* [MATERIAL FOR THE TASK]
^^^^^^^^^^^^^^^^

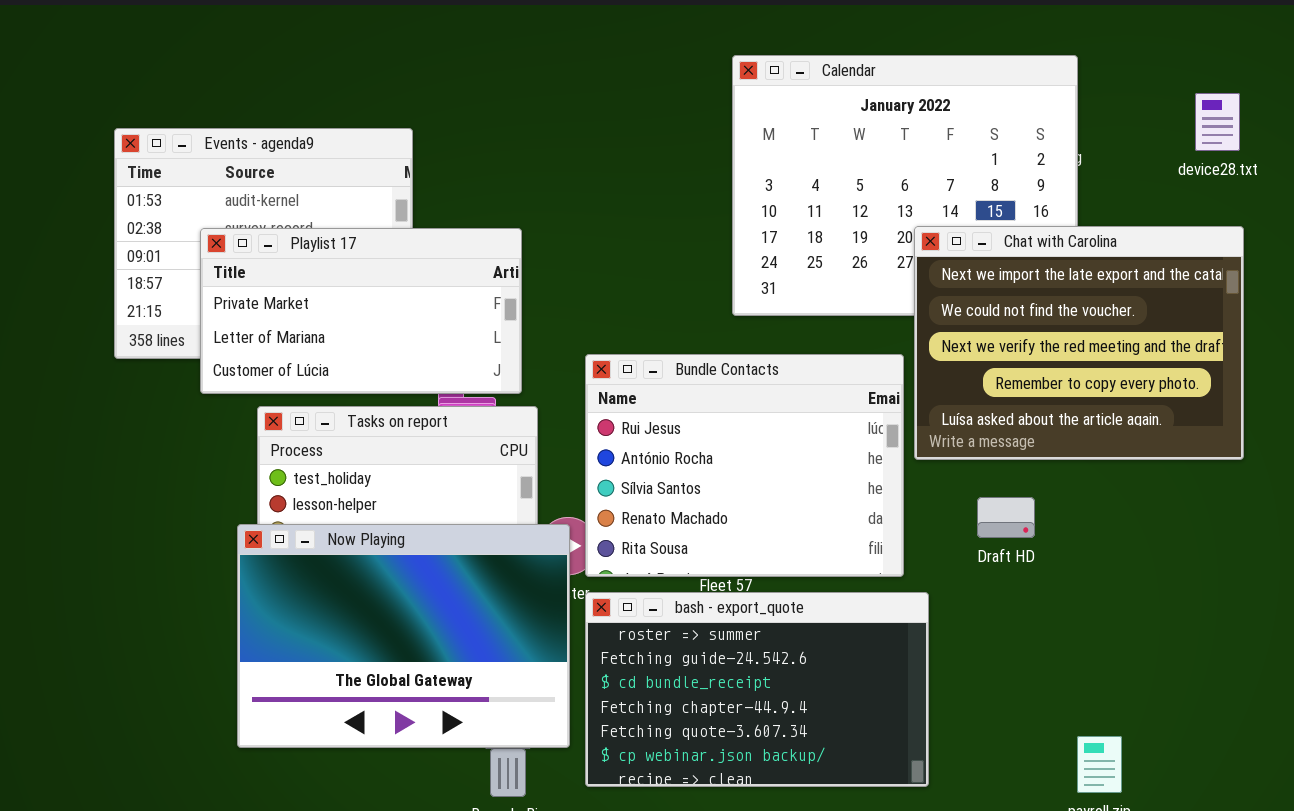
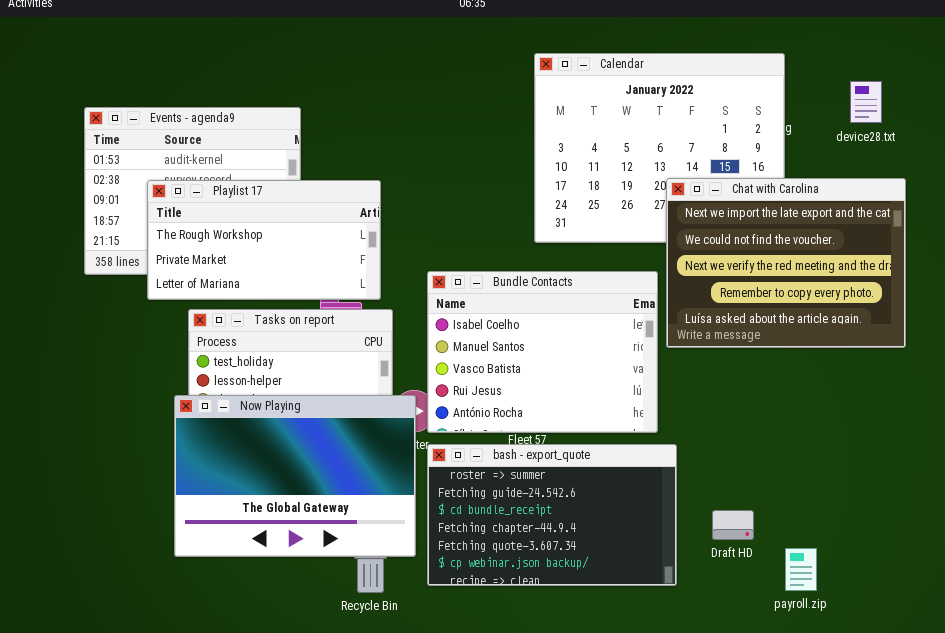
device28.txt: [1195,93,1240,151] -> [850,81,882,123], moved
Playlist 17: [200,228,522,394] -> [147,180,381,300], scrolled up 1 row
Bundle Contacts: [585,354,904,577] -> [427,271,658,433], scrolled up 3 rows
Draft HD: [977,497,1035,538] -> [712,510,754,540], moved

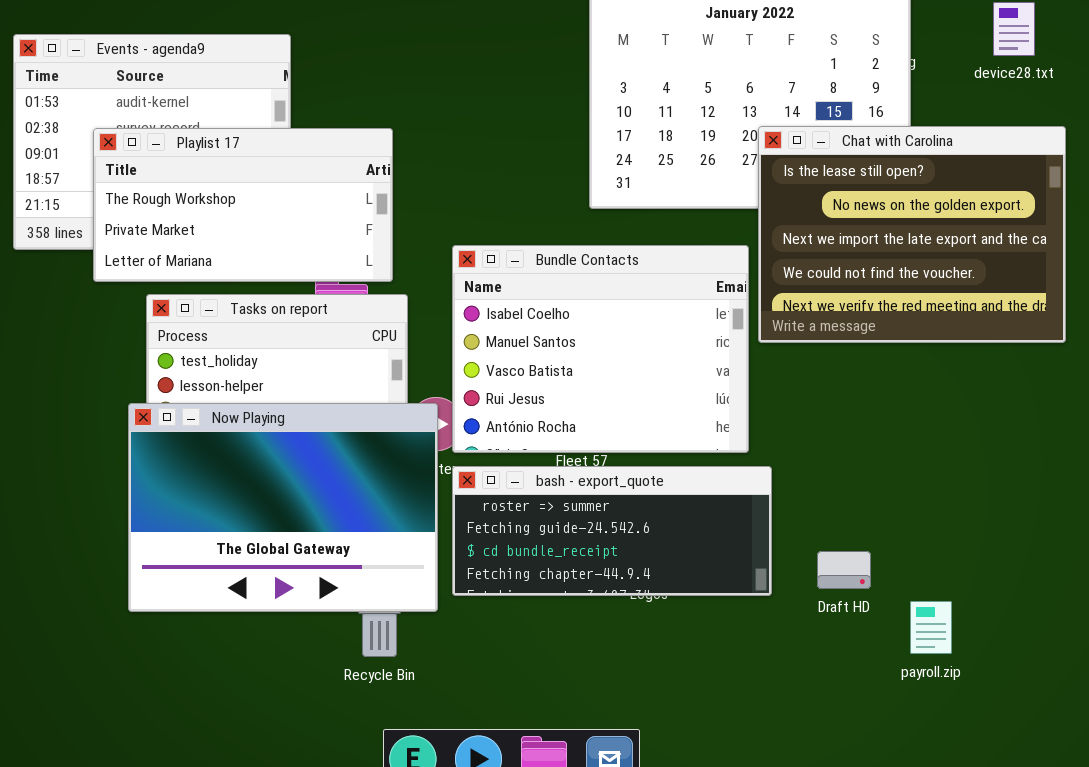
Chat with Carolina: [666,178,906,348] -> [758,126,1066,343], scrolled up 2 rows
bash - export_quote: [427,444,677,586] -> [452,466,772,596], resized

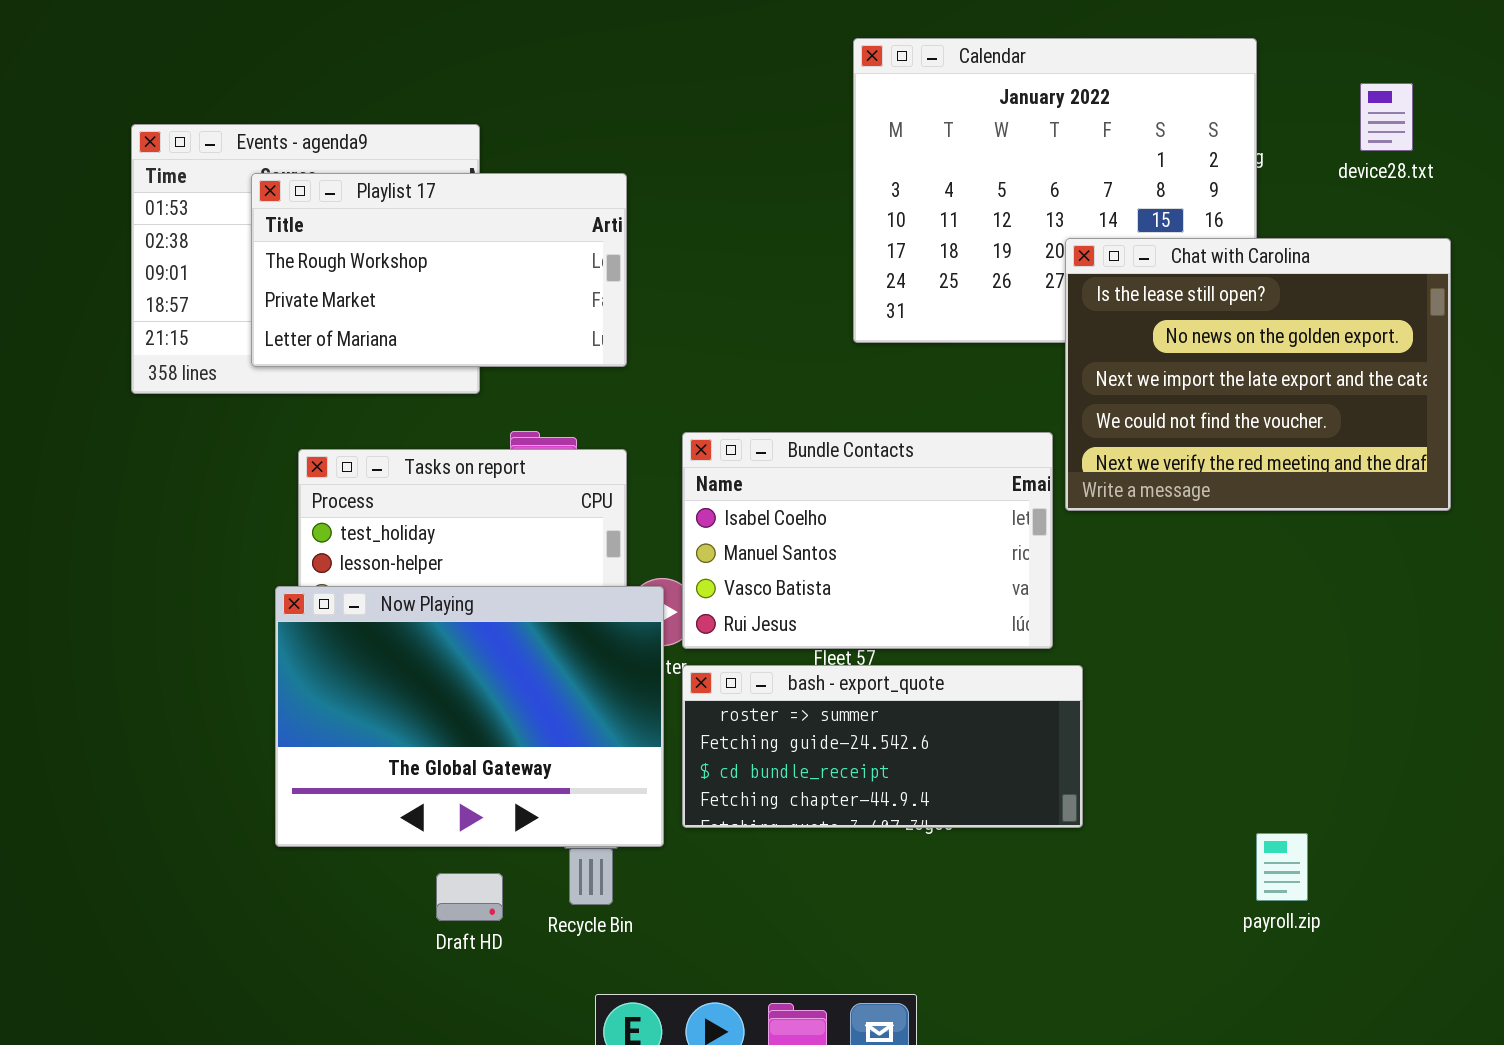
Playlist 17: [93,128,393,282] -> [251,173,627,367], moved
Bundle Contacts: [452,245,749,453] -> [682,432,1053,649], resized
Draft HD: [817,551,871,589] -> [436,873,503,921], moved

^^^^^^^^^^^^^^^^

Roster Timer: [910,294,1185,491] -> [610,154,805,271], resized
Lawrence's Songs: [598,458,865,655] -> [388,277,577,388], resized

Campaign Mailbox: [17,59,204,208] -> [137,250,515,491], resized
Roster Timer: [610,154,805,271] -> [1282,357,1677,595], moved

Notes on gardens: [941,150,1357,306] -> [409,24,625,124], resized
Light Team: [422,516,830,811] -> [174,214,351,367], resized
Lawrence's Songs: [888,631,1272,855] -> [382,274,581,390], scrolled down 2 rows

^^^^^^^^^^^^^^^^

* [EXERCISE]
Using the material above, reproduce only the lines that run from the line with "Draft HD: [977,497,1035,538]" up to and including the line with "Draft HD: [817,551,871,589]", exactly, with the pictures dropped.

* [REPLY TO THE EXERCISE]
Draft HD: [977,497,1035,538] -> [712,510,754,540], moved

Chat with Carolina: [666,178,906,348] -> [758,126,1066,343], scrolled up 2 rows
bash - export_quote: [427,444,677,586] -> [452,466,772,596], resized

Playlist 17: [93,128,393,282] -> [251,173,627,367], moved
Bundle Contacts: [452,245,749,453] -> [682,432,1053,649], resized
Draft HD: [817,551,871,589] -> [436,873,503,921], moved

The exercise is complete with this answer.